Dataset items
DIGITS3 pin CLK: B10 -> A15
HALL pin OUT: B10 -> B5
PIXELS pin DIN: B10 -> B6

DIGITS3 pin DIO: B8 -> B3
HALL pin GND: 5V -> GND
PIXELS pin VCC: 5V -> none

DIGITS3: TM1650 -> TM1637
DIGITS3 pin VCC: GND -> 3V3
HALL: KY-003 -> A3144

* * *

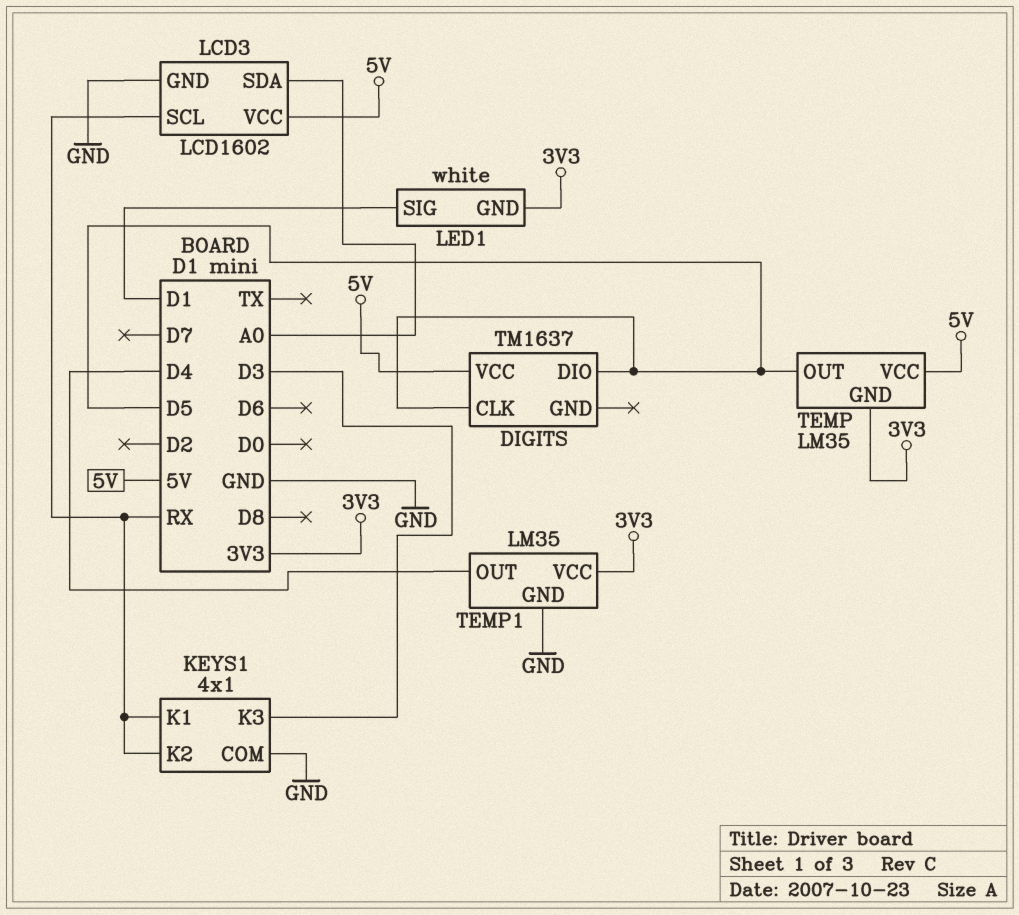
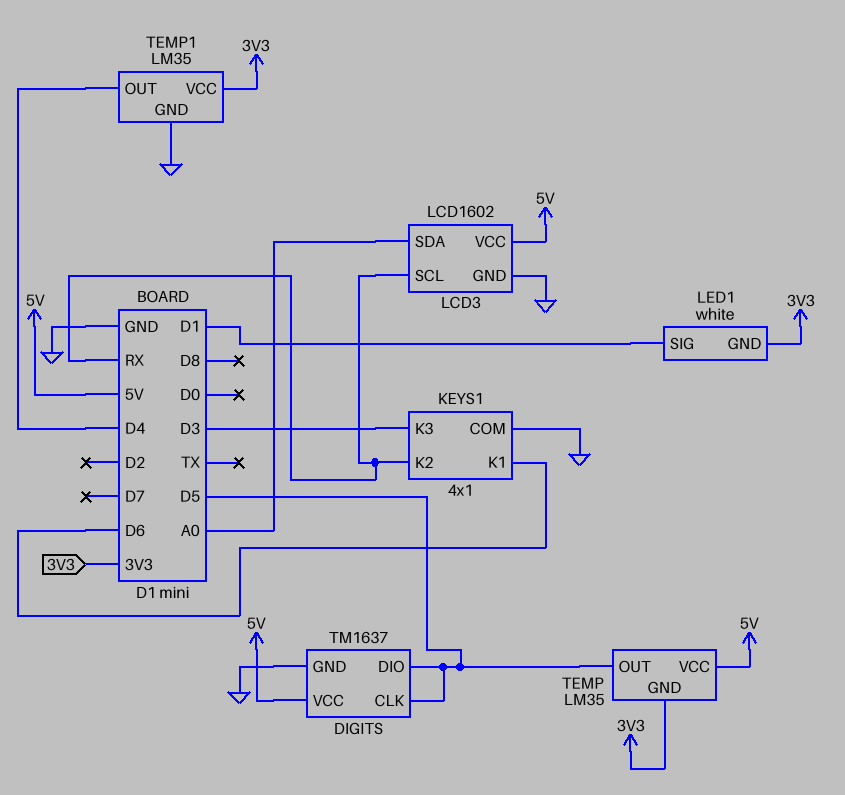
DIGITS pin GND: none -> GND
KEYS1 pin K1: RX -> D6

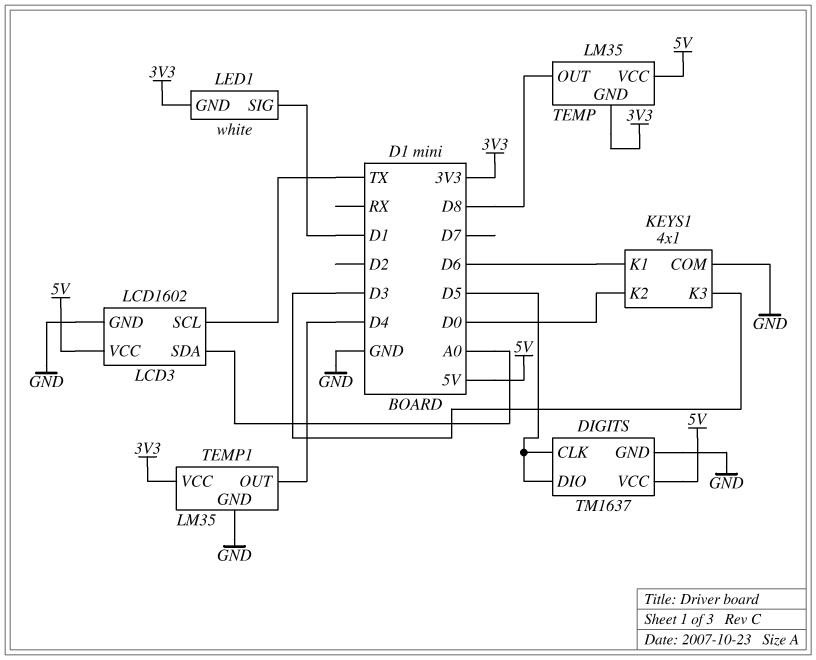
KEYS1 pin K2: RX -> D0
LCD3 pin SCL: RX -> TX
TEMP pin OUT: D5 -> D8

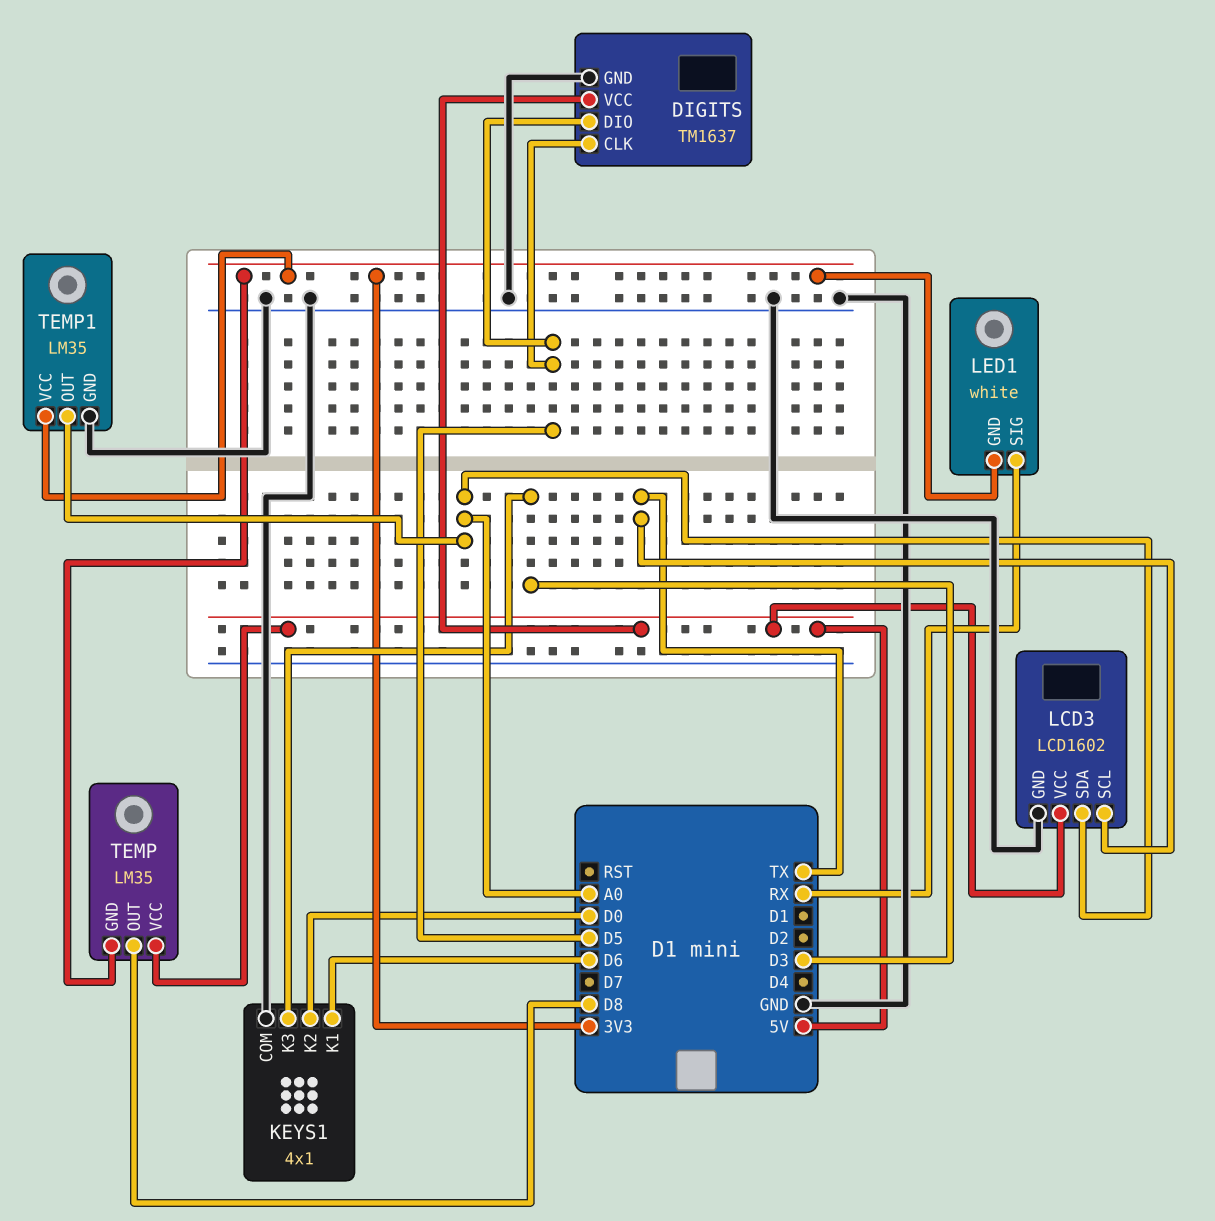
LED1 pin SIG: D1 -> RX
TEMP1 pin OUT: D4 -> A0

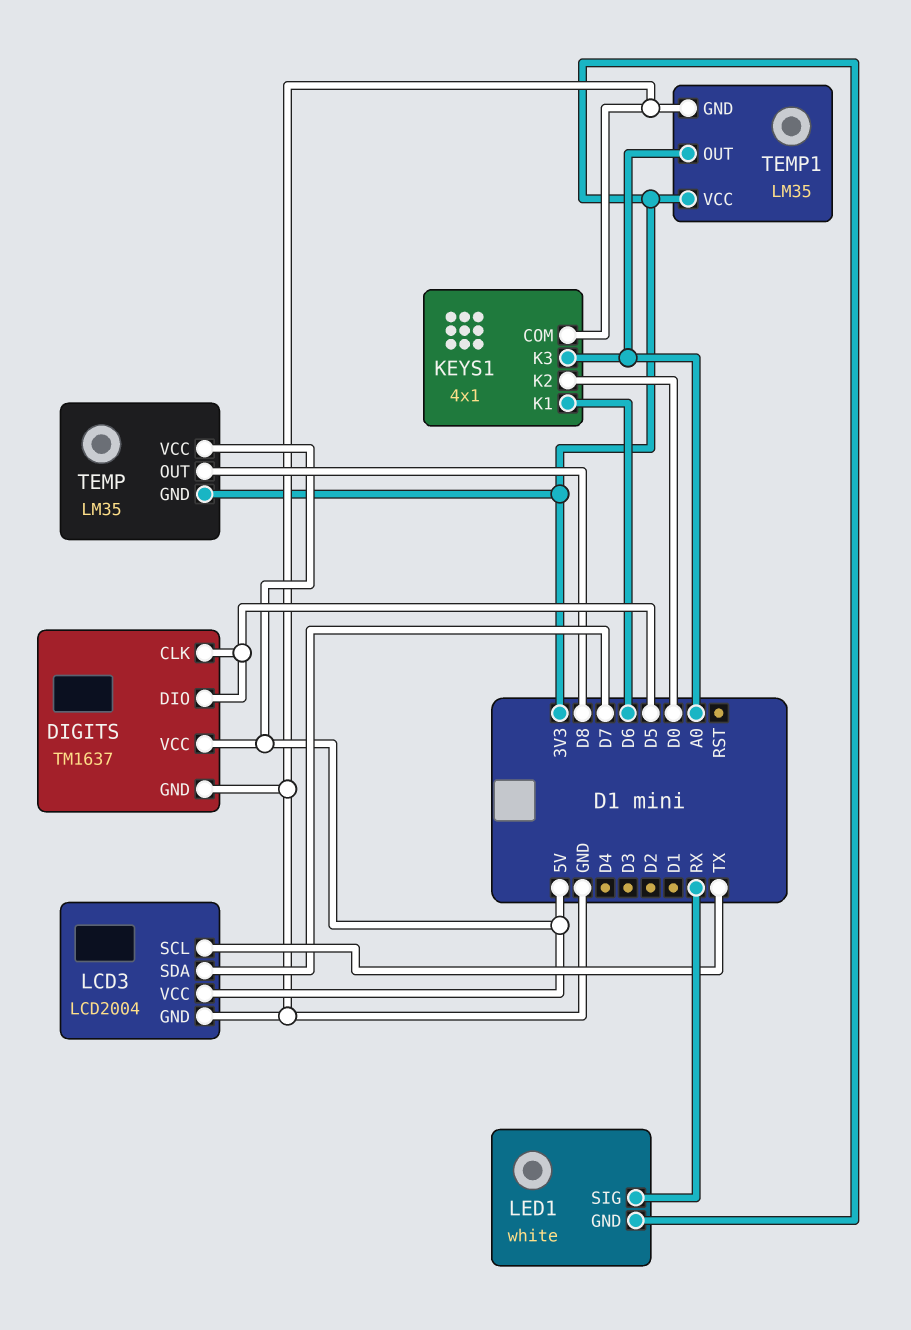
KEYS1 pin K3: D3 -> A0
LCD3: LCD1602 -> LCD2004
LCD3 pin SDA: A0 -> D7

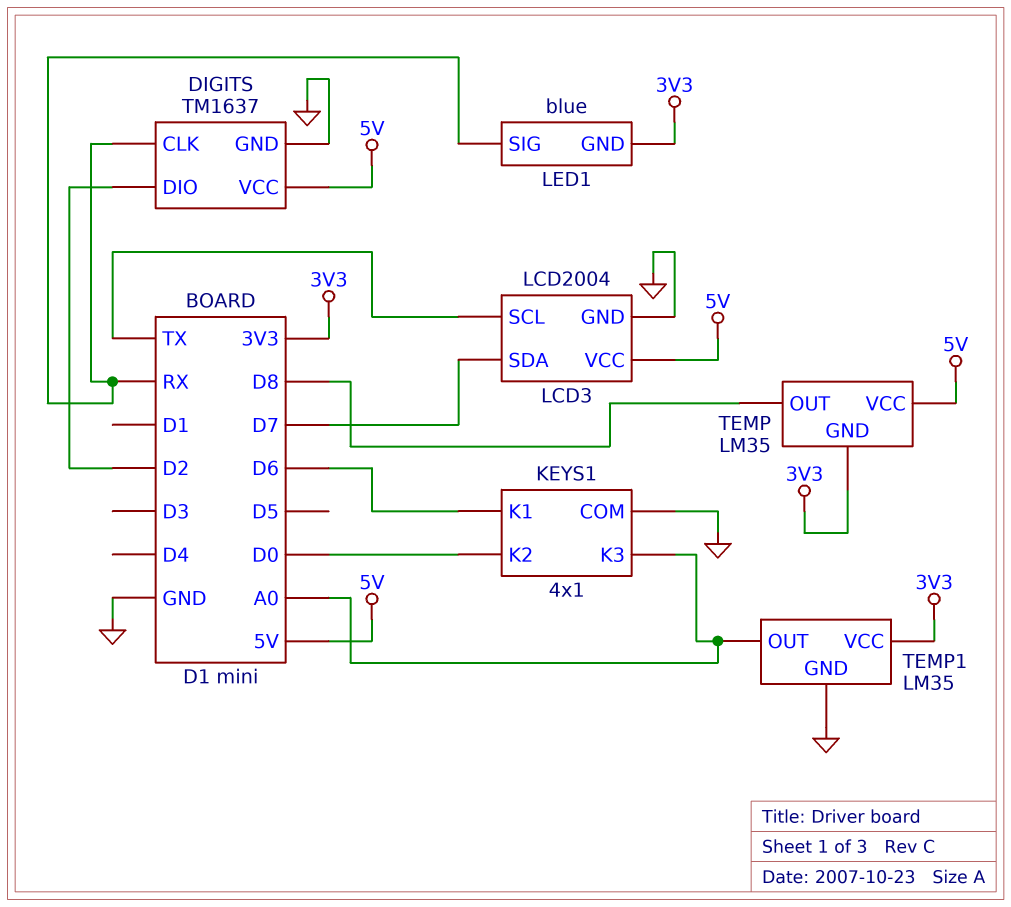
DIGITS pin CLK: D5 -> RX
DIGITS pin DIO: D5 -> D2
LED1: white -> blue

● WHAT THE EXERCISE ASKS
Starting at the line above that contains "DIGITS3 pin CLK: B10 -> A15", write out each line exactly until the line that contains "HALL: KY-003 -> A3144" has been written, and stop there.

● EXERCISE RESPONSE
DIGITS3 pin CLK: B10 -> A15
HALL pin OUT: B10 -> B5
PIXELS pin DIN: B10 -> B6

DIGITS3 pin DIO: B8 -> B3
HALL pin GND: 5V -> GND
PIXELS pin VCC: 5V -> none

DIGITS3: TM1650 -> TM1637
DIGITS3 pin VCC: GND -> 3V3
HALL: KY-003 -> A3144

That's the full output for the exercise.